### Work order
In which lines of the data does the string "XNOR" appear? Copy every one.

(Saved entries)
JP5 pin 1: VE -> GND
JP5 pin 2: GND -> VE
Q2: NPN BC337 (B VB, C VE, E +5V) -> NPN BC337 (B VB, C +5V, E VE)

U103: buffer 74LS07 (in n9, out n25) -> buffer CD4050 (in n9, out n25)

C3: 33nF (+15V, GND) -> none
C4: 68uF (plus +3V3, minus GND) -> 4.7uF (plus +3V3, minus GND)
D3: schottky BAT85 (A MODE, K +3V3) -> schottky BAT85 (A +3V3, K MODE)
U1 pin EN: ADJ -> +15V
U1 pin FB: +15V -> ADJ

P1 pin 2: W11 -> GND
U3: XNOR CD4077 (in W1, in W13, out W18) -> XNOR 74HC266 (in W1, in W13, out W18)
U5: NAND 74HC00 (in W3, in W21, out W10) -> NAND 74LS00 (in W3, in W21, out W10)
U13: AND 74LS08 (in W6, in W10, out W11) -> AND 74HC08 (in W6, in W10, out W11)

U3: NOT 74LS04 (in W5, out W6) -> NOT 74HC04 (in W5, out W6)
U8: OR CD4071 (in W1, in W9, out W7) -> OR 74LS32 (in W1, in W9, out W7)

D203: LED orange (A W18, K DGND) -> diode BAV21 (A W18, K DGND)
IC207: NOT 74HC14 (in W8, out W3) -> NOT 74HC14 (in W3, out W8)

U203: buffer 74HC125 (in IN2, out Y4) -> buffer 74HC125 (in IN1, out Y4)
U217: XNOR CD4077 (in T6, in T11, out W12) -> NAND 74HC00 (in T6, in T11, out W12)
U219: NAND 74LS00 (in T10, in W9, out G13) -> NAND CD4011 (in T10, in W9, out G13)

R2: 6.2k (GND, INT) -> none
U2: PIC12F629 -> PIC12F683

### Result
U3: XNOR CD4077 (in W1, in W13, out W18) -> XNOR 74HC266 (in W1, in W13, out W18)
U217: XNOR CD4077 (in T6, in T11, out W12) -> NAND 74HC00 (in T6, in T11, out W12)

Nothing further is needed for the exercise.